#### [REQUIRED TASK]
State how many lines in the rows below contain the string "holds". Give only the number.

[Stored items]
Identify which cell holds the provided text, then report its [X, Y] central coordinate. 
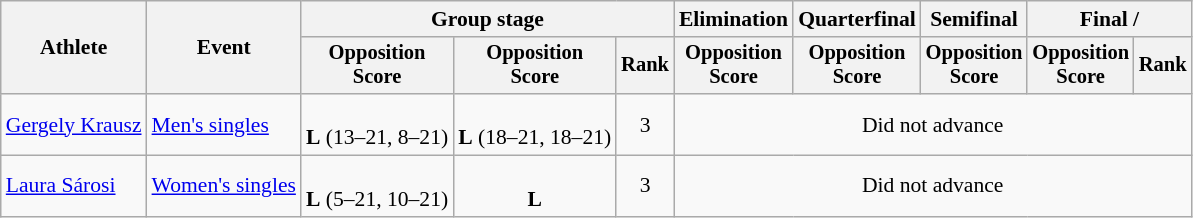
L [534, 186]
L (5–21, 10–21) [377, 186]
Laura Sárosi [74, 186]
Women's singles [224, 186]
Event [224, 48]
Final / [1109, 19]
Gergely Krausz [74, 124]
L (13–21, 8–21) [377, 124]
Elimination [734, 19]
Men's singles [224, 124]
L (18–21, 18–21) [534, 124]
Semifinal [974, 19]
Quarterfinal [857, 19]
Athlete [74, 48]
Group stage [488, 19]
Capture the cell that displays the provided text and extract its [X, Y] central coordinate. 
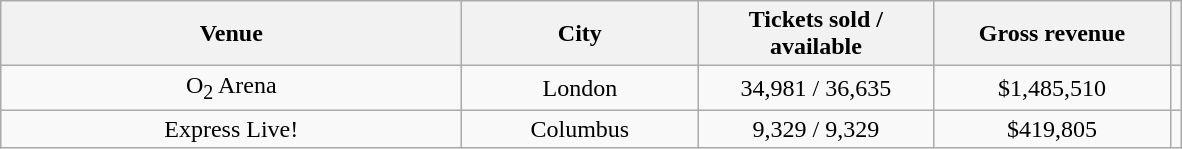
O2 Arena [232, 88]
$419,805 [1052, 129]
Tickets sold / available [816, 34]
Venue [232, 34]
Express Live! [232, 129]
Columbus [580, 129]
City [580, 34]
9,329 / 9,329 [816, 129]
Gross revenue [1052, 34]
$1,485,510 [1052, 88]
34,981 / 36,635 [816, 88]
London [580, 88]
Provide the [X, Y] coordinate of the cell's center where the given text is located.  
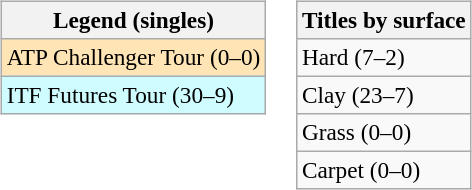
Carpet (0–0) [384, 171]
ITF Futures Tour (30–9) [133, 95]
Clay (23–7) [384, 95]
Titles by surface [384, 20]
Grass (0–0) [384, 133]
Legend (singles) [133, 20]
ATP Challenger Tour (0–0) [133, 57]
Hard (7–2) [384, 57]
Identify which cell holds the provided text, then report its (x, y) central coordinate. 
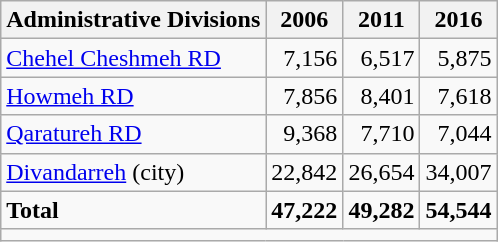
7,156 (304, 58)
Total (134, 210)
Administrative Divisions (134, 20)
7,710 (382, 134)
2016 (458, 20)
26,654 (382, 172)
8,401 (382, 96)
34,007 (458, 172)
Divandarreh (city) (134, 172)
49,282 (382, 210)
47,222 (304, 210)
7,618 (458, 96)
7,856 (304, 96)
2006 (304, 20)
5,875 (458, 58)
9,368 (304, 134)
2011 (382, 20)
54,544 (458, 210)
22,842 (304, 172)
Howmeh RD (134, 96)
7,044 (458, 134)
Chehel Cheshmeh RD (134, 58)
6,517 (382, 58)
Qaratureh RD (134, 134)
Scan for the cell matching the given text and deliver its [x, y] coordinate at center. 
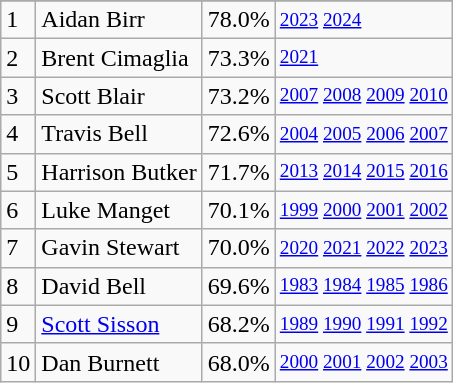
Scott Blair [119, 96]
73.3% [238, 58]
78.0% [238, 20]
2000 2001 2002 2003 [364, 362]
Luke Manget [119, 210]
David Bell [119, 286]
1989 1990 1991 1992 [364, 324]
5 [18, 172]
1 [18, 20]
2021 [364, 58]
70.1% [238, 210]
2004 2005 2006 2007 [364, 134]
Aidan Birr [119, 20]
8 [18, 286]
73.2% [238, 96]
2 [18, 58]
70.0% [238, 248]
2023 2024 [364, 20]
68.0% [238, 362]
71.7% [238, 172]
68.2% [238, 324]
2020 2021 2022 2023 [364, 248]
9 [18, 324]
Harrison Butker [119, 172]
69.6% [238, 286]
Scott Sisson [119, 324]
4 [18, 134]
2013 2014 2015 2016 [364, 172]
6 [18, 210]
Brent Cimaglia [119, 58]
1983 1984 1985 1986 [364, 286]
3 [18, 96]
Travis Bell [119, 134]
7 [18, 248]
Dan Burnett [119, 362]
72.6% [238, 134]
2007 2008 2009 2010 [364, 96]
10 [18, 362]
Gavin Stewart [119, 248]
1999 2000 2001 2002 [364, 210]
Capture the cell that displays the provided text and extract its [x, y] central coordinate. 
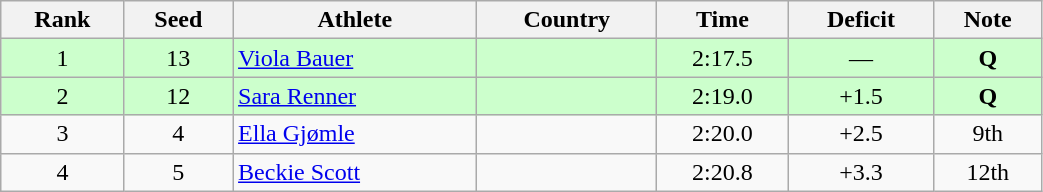
+3.3 [860, 172]
13 [178, 58]
Athlete [355, 20]
Seed [178, 20]
9th [988, 134]
3 [62, 134]
Time [723, 20]
2:20.8 [723, 172]
— [860, 58]
12 [178, 96]
2 [62, 96]
Country [567, 20]
Rank [62, 20]
Beckie Scott [355, 172]
2:17.5 [723, 58]
Note [988, 20]
2:19.0 [723, 96]
2:20.0 [723, 134]
+2.5 [860, 134]
Viola Bauer [355, 58]
+1.5 [860, 96]
Ella Gjømle [355, 134]
Sara Renner [355, 96]
5 [178, 172]
12th [988, 172]
1 [62, 58]
Deficit [860, 20]
Provide the (x, y) coordinate of the cell's center where the given text is located.  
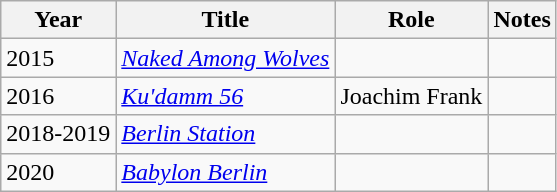
Role (412, 20)
Ku'damm 56 (226, 96)
Joachim Frank (412, 96)
2018-2019 (58, 134)
Year (58, 20)
2020 (58, 172)
Notes (522, 20)
Title (226, 20)
2016 (58, 96)
Berlin Station (226, 134)
2015 (58, 58)
Naked Among Wolves (226, 58)
Babylon Berlin (226, 172)
Capture the cell that displays the provided text and extract its (X, Y) central coordinate. 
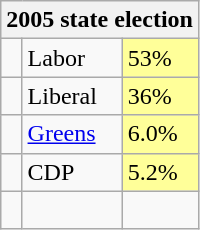
Liberal (72, 96)
6.0% (160, 134)
36% (160, 96)
Greens (72, 134)
5.2% (160, 172)
Labor (72, 58)
2005 state election (100, 20)
CDP (72, 172)
53% (160, 58)
Return [X, Y] of the center of cell containing provided text 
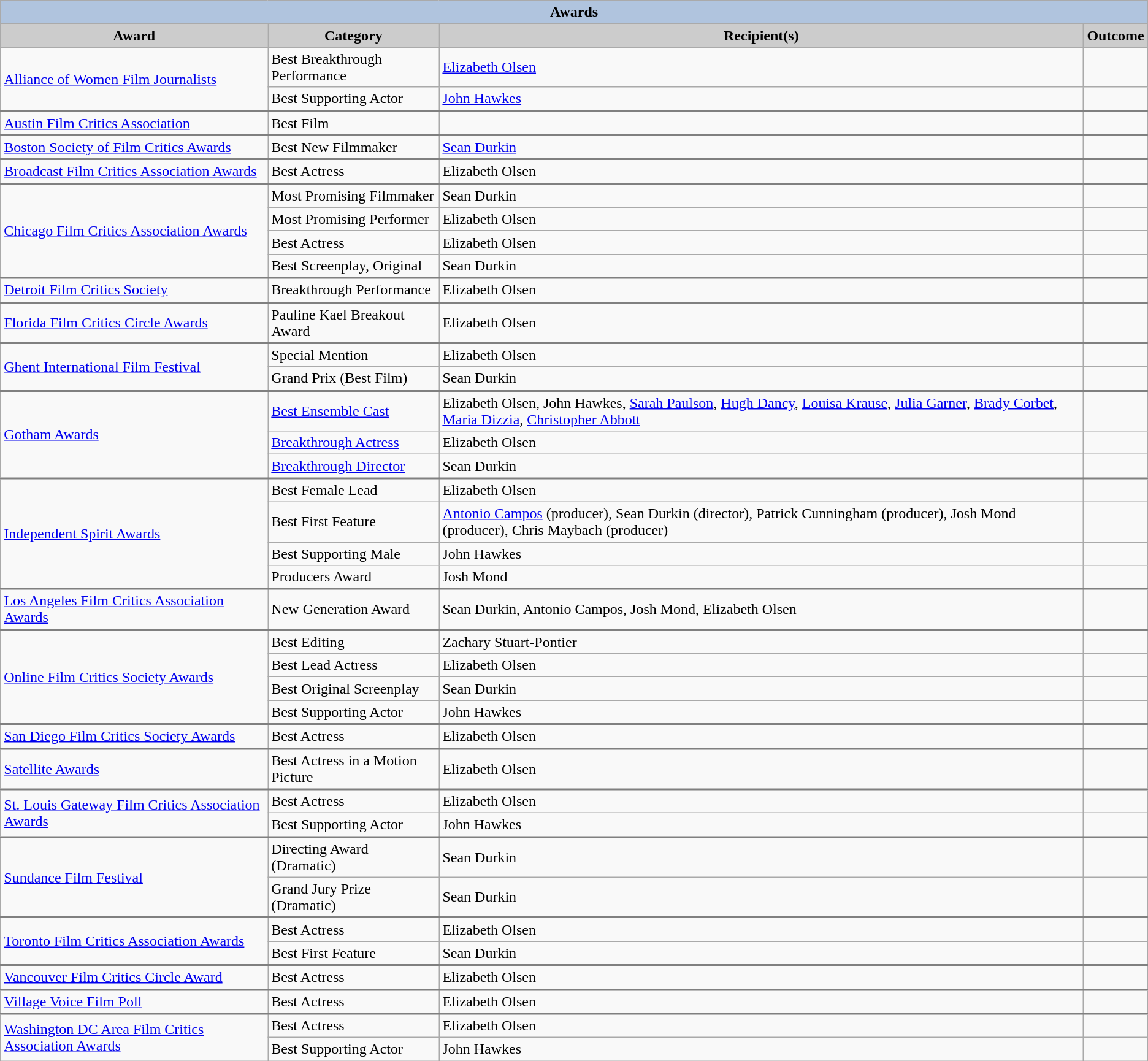
Producers Award [353, 578]
Breakthrough Actress [353, 443]
Best New Filmmaker [353, 147]
Directing Award (Dramatic) [353, 857]
Independent Spirit Awards [134, 534]
Alliance of Women Film Journalists [134, 79]
Best Ensemble Cast [353, 411]
Best Lead Actress [353, 665]
Best Female Lead [353, 491]
Antonio Campos (producer), Sean Durkin (director), Patrick Cunningham (producer), Josh Mond (producer), Chris Maybach (producer) [762, 521]
Breakthrough Performance [353, 290]
Josh Mond [762, 578]
Washington DC Area Film Critics Association Awards [134, 1038]
Most Promising Performer [353, 219]
Pauline Kael Breakout Award [353, 323]
Ghent International Film Festival [134, 367]
Elizabeth Olsen, John Hawkes, Sarah Paulson, Hugh Dancy, Louisa Krause, Julia Garner, Brady Corbet, Maria Dizzia, Christopher Abbott [762, 411]
Award [134, 36]
Online Film Critics Society Awards [134, 677]
St. Louis Gateway Film Critics Association Awards [134, 813]
Category [353, 36]
Breakthrough Director [353, 466]
Zachary Stuart-Pontier [762, 641]
Special Mention [353, 354]
Best Actress in a Motion Picture [353, 769]
Grand Jury Prize (Dramatic) [353, 897]
Best Supporting Male [353, 554]
Satellite Awards [134, 769]
Best Original Screenplay [353, 689]
Best Breakthrough Performance [353, 67]
Boston Society of Film Critics Awards [134, 147]
Chicago Film Critics Association Awards [134, 231]
Florida Film Critics Circle Awards [134, 323]
Village Voice Film Poll [134, 1001]
San Diego Film Critics Society Awards [134, 737]
Grand Prix (Best Film) [353, 379]
Gotham Awards [134, 434]
Detroit Film Critics Society [134, 290]
Sean Durkin, Antonio Campos, Josh Mond, Elizabeth Olsen [762, 610]
Best Screenplay, Original [353, 266]
Best Film [353, 123]
New Generation Award [353, 610]
Los Angeles Film Critics Association Awards [134, 610]
Vancouver Film Critics Circle Award [134, 978]
Awards [574, 12]
Broadcast Film Critics Association Awards [134, 172]
Recipient(s) [762, 36]
Austin Film Critics Association [134, 123]
Best Editing [353, 641]
Toronto Film Critics Association Awards [134, 941]
Sundance Film Festival [134, 877]
Most Promising Filmmaker [353, 195]
Outcome [1115, 36]
Provide the (x, y) coordinate of the cell's center where the given text is located.  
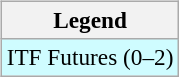
Legend (90, 20)
ITF Futures (0–2) (90, 57)
For the text-containing cell, return its midpoint in [X, Y] coordinate format. 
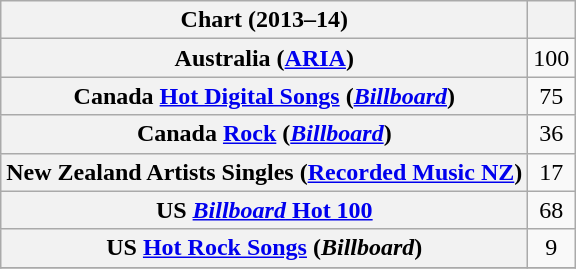
36 [552, 134]
US Billboard Hot 100 [264, 210]
17 [552, 172]
75 [552, 96]
Chart (2013–14) [264, 20]
9 [552, 248]
Canada Rock (Billboard) [264, 134]
US Hot Rock Songs (Billboard) [264, 248]
100 [552, 58]
Canada Hot Digital Songs (Billboard) [264, 96]
Australia (ARIA) [264, 58]
68 [552, 210]
New Zealand Artists Singles (Recorded Music NZ) [264, 172]
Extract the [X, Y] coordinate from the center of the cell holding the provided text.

#### [EXPECTED ANSWER]
2